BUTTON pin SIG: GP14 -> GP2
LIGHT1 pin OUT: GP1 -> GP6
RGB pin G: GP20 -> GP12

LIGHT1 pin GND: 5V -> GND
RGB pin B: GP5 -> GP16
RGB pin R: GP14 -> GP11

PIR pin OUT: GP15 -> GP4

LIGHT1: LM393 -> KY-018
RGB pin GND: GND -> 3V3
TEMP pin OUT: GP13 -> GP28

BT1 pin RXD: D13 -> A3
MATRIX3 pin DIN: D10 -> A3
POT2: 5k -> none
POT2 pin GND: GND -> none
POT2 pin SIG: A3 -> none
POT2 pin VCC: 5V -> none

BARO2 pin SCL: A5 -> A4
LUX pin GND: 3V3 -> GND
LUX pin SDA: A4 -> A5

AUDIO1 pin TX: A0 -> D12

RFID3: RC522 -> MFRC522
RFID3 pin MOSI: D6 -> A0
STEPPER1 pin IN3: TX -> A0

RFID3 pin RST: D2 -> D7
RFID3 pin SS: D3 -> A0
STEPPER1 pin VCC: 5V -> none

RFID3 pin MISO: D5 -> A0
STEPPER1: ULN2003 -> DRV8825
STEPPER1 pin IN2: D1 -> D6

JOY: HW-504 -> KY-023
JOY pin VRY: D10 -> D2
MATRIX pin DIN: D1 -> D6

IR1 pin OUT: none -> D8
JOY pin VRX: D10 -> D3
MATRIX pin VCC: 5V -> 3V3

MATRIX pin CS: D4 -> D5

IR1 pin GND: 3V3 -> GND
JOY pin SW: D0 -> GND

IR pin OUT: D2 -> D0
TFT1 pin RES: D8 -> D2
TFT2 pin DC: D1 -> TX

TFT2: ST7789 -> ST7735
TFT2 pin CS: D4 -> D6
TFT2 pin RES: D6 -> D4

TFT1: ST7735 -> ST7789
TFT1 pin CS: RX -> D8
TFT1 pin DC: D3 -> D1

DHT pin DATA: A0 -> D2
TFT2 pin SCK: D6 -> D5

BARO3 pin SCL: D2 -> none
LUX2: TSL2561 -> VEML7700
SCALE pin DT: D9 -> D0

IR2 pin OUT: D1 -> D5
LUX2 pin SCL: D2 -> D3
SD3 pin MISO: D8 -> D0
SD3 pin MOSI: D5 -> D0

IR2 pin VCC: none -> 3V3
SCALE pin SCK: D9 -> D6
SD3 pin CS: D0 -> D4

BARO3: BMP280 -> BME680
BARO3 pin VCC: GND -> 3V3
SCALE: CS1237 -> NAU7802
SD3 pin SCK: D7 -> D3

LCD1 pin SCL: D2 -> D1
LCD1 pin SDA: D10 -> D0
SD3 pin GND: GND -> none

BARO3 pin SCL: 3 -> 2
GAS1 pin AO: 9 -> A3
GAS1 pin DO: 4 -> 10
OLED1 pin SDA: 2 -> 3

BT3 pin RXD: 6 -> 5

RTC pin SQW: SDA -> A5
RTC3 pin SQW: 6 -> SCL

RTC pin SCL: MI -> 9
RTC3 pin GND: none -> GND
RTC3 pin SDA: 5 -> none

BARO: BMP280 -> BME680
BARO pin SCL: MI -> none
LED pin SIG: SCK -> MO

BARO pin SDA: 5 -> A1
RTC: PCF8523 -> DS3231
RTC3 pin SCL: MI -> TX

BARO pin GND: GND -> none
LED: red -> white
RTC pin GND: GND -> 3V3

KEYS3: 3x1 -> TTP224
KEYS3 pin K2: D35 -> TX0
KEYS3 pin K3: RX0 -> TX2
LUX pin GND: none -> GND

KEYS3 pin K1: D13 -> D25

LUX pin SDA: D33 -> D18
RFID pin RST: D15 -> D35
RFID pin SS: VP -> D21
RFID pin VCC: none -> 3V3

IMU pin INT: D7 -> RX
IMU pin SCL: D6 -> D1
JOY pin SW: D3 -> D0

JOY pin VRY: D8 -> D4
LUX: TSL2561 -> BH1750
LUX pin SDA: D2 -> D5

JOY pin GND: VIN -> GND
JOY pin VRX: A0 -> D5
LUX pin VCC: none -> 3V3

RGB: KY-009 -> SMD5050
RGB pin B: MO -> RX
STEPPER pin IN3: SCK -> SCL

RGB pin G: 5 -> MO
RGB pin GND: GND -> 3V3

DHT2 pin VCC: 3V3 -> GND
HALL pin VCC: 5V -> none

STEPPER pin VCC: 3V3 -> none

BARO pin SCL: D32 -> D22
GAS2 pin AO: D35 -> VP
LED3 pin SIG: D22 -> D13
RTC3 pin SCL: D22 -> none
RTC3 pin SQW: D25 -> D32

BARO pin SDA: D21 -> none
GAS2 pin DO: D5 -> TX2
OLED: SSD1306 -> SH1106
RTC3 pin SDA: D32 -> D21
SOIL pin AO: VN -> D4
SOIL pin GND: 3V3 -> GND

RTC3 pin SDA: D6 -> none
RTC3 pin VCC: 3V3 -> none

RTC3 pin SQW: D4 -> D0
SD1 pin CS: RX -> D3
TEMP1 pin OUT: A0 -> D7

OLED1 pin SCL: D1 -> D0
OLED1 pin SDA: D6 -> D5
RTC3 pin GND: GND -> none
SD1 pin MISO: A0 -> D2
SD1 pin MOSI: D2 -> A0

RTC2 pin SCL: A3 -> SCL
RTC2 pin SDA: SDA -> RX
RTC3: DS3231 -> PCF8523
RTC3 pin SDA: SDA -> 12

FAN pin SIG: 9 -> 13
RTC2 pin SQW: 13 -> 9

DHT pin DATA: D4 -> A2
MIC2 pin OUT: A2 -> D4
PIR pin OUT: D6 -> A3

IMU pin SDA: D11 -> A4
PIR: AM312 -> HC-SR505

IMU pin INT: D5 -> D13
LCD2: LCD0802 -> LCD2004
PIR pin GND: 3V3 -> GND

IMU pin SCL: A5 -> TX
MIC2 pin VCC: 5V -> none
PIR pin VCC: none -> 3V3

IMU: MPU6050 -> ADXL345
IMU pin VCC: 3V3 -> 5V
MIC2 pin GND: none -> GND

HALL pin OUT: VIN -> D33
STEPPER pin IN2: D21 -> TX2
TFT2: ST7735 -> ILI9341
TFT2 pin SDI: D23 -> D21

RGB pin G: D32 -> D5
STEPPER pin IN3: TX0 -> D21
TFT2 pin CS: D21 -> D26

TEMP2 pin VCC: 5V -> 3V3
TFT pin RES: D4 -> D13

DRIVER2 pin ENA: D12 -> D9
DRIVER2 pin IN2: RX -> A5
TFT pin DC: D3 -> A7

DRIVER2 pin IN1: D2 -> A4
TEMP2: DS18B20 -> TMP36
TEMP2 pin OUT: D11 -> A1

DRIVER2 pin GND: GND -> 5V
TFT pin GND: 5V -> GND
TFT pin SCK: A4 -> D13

+ + + + + + +

Starting at the line that contains "DHT pin DATA: D4 -> A2" and stopping after the line that contains "PIR pin VCC: none -> 3V3", write out every line exactly as it appears above, and no other line.

### [FINAL ANSWER]
DHT pin DATA: D4 -> A2
MIC2 pin OUT: A2 -> D4
PIR pin OUT: D6 -> A3

IMU pin SDA: D11 -> A4
PIR: AM312 -> HC-SR505

IMU pin INT: D5 -> D13
LCD2: LCD0802 -> LCD2004
PIR pin GND: 3V3 -> GND

IMU pin SCL: A5 -> TX
MIC2 pin VCC: 5V -> none
PIR pin VCC: none -> 3V3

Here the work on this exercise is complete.